WHAT IS EXPECTED:
From the entries that follow, pick out all lines holding "yellow".

[Object tracking records]

=== Section Start ===

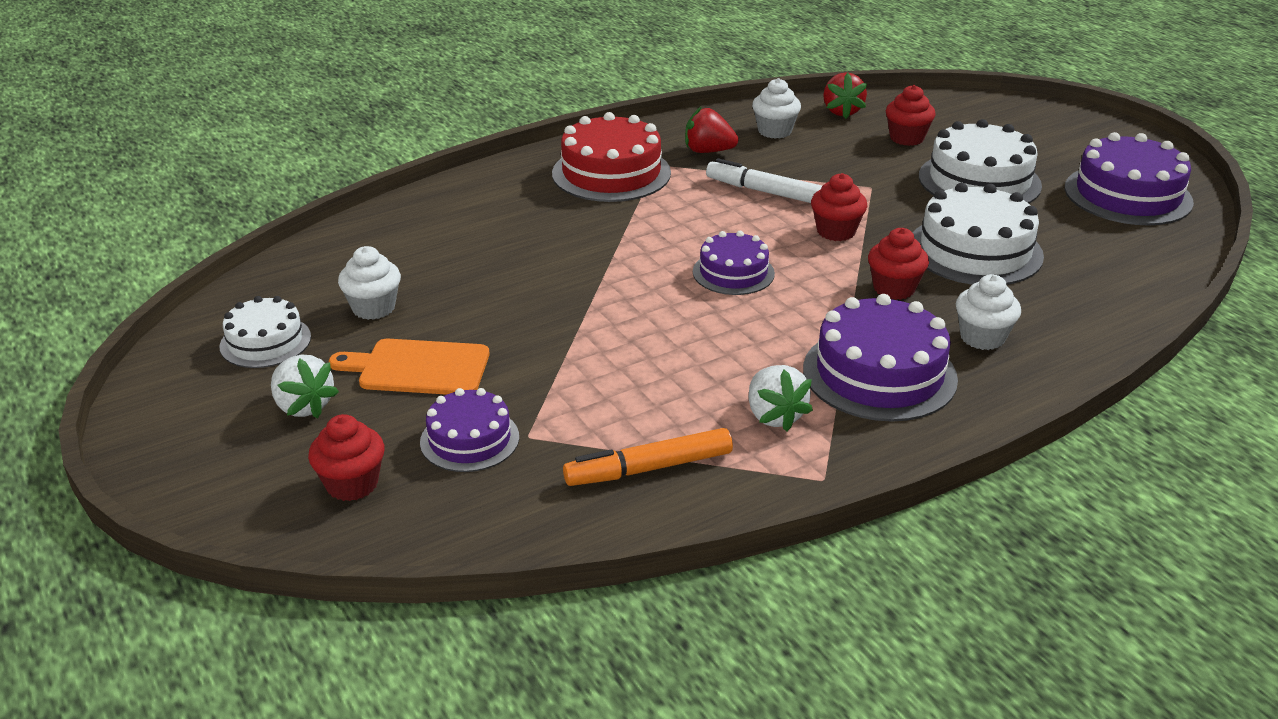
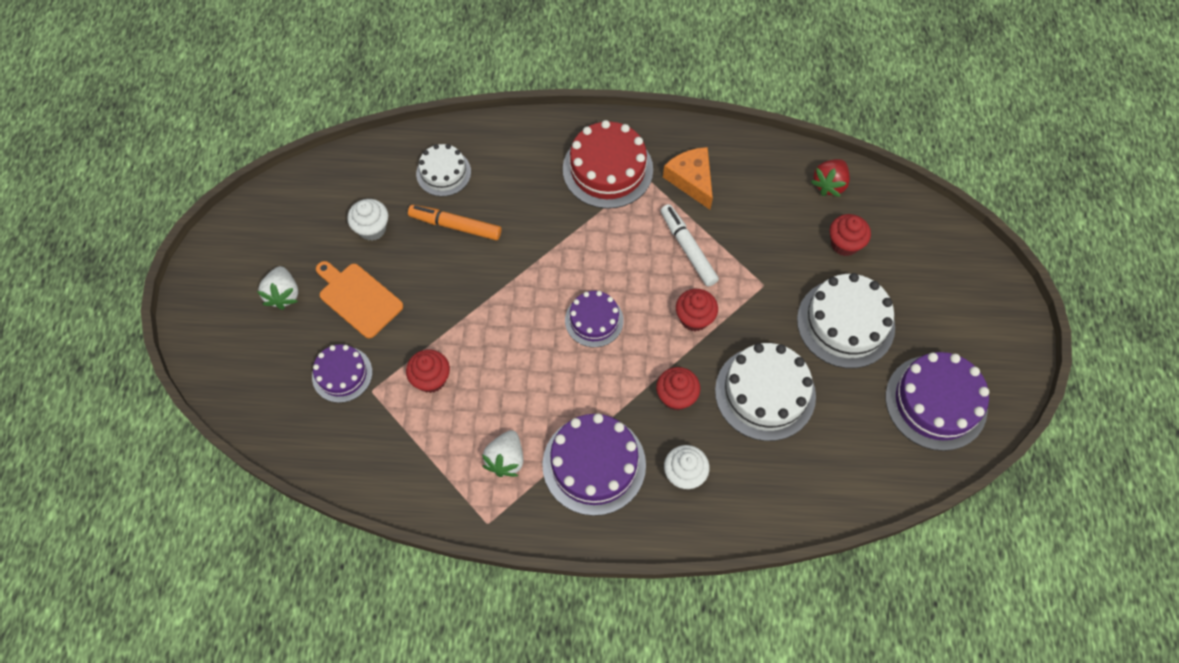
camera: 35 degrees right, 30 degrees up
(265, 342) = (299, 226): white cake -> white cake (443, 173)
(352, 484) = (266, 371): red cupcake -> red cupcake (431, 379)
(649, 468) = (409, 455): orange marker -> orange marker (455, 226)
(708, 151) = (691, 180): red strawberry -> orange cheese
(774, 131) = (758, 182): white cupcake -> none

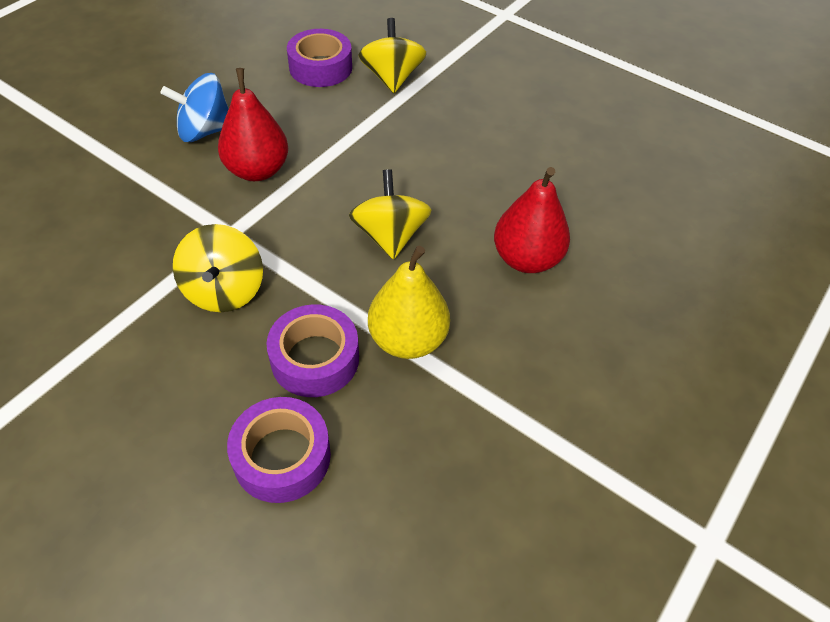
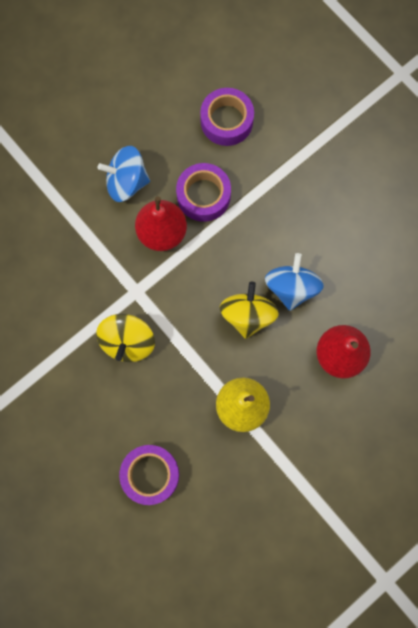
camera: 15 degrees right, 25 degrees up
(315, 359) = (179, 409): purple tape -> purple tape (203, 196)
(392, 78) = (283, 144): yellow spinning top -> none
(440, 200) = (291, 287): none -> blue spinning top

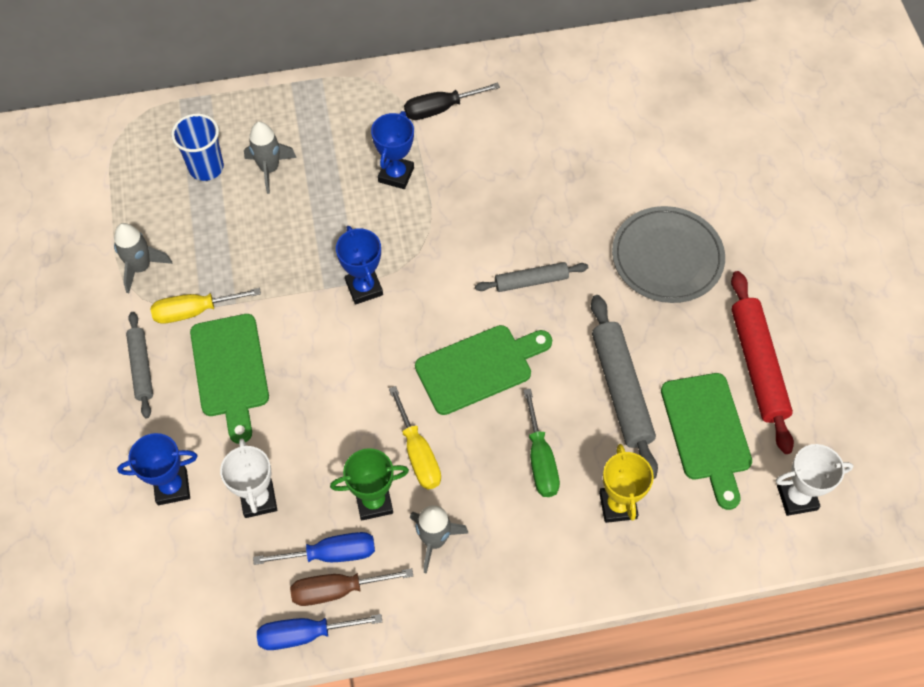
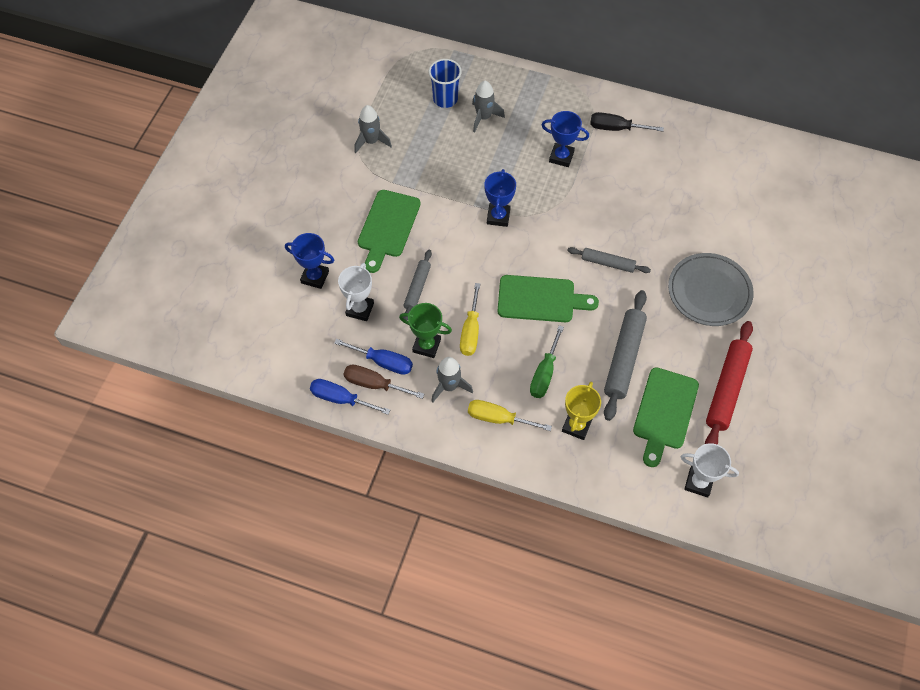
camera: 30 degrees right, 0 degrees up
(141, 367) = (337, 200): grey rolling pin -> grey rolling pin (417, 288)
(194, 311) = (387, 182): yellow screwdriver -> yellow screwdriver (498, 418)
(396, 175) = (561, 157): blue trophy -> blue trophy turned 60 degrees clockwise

=== Section End ===
=== Section Start ===

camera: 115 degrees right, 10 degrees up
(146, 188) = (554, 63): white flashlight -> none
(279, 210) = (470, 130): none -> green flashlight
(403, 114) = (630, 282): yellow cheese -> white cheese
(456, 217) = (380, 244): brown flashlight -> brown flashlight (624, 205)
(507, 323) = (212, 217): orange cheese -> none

=== Section End ===
=== Section Start ===

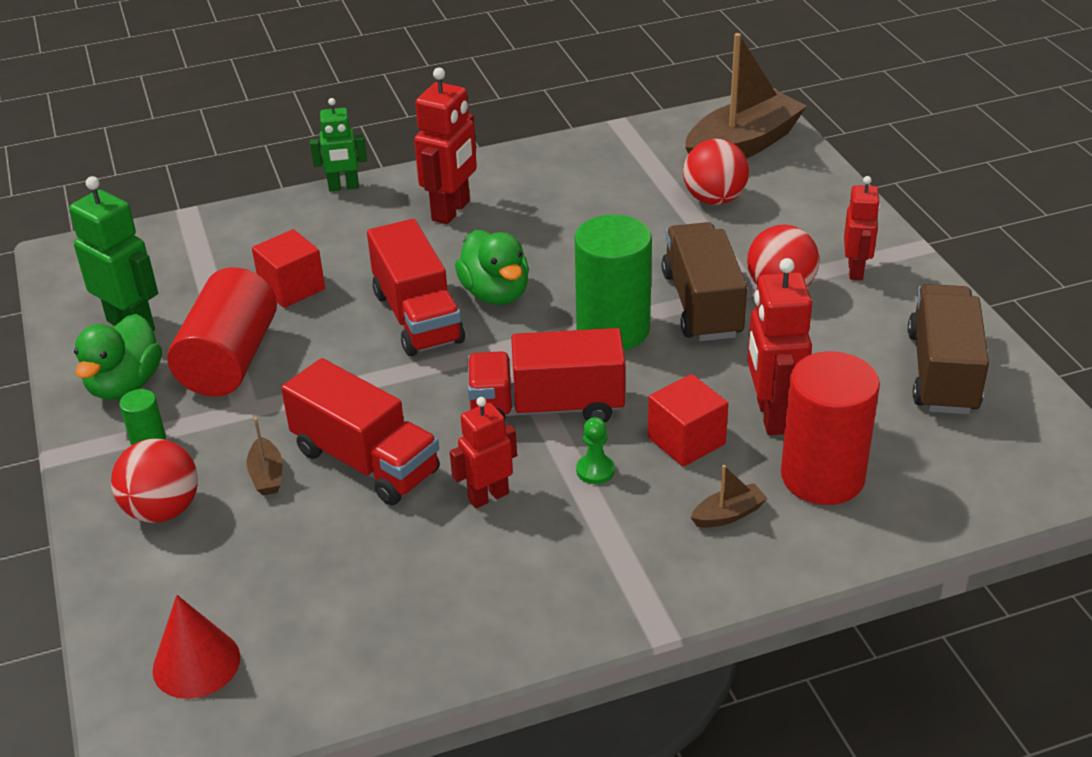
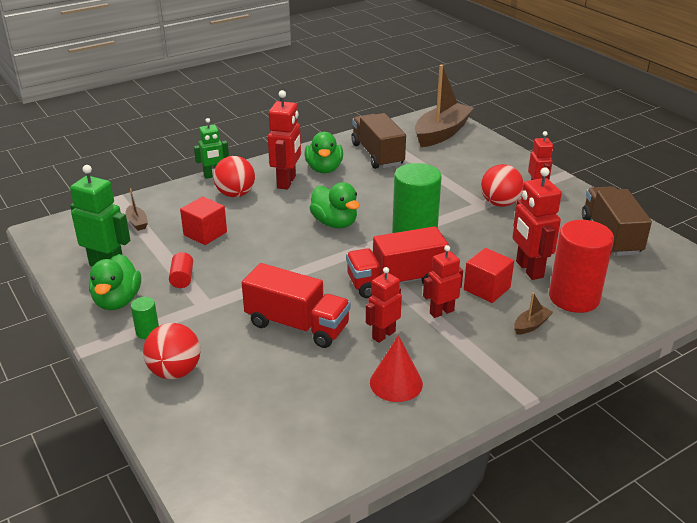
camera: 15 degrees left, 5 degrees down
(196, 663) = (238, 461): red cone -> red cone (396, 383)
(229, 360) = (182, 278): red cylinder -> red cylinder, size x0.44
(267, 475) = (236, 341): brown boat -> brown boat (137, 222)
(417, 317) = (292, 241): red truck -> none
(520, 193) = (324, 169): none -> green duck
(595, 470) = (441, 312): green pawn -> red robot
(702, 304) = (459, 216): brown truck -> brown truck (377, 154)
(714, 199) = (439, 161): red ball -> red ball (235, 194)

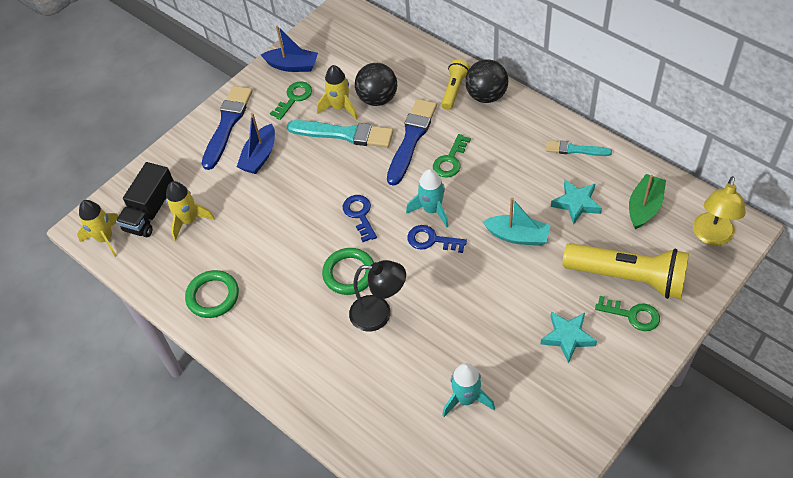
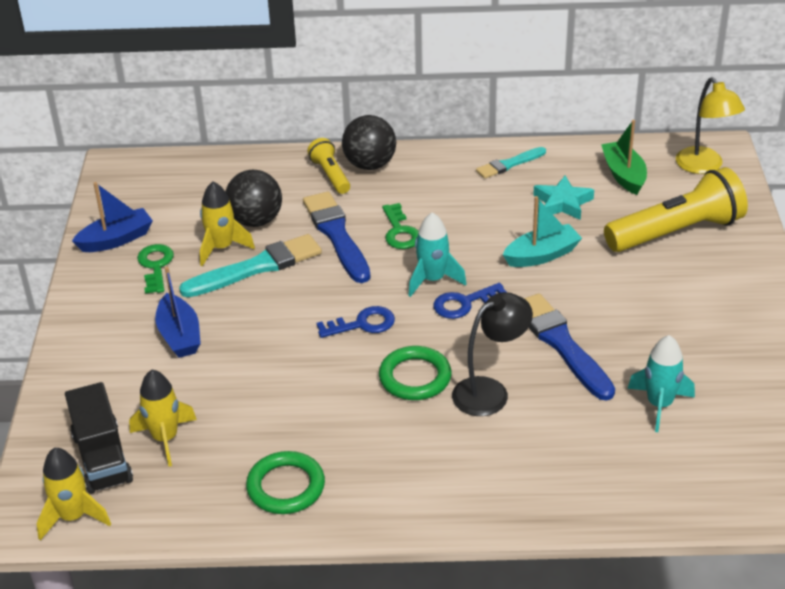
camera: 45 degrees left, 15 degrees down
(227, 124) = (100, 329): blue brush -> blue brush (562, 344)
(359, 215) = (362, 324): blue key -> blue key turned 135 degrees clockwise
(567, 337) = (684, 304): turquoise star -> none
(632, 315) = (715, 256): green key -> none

=== Section End ===

TASK RESULT:
(392, 78) = (283, 144): yellow spinning top -> none
(194, 311) = (387, 182): yellow screwdriver -> yellow screwdriver (498, 418)
(403, 114) = (630, 282): yellow cheese -> white cheese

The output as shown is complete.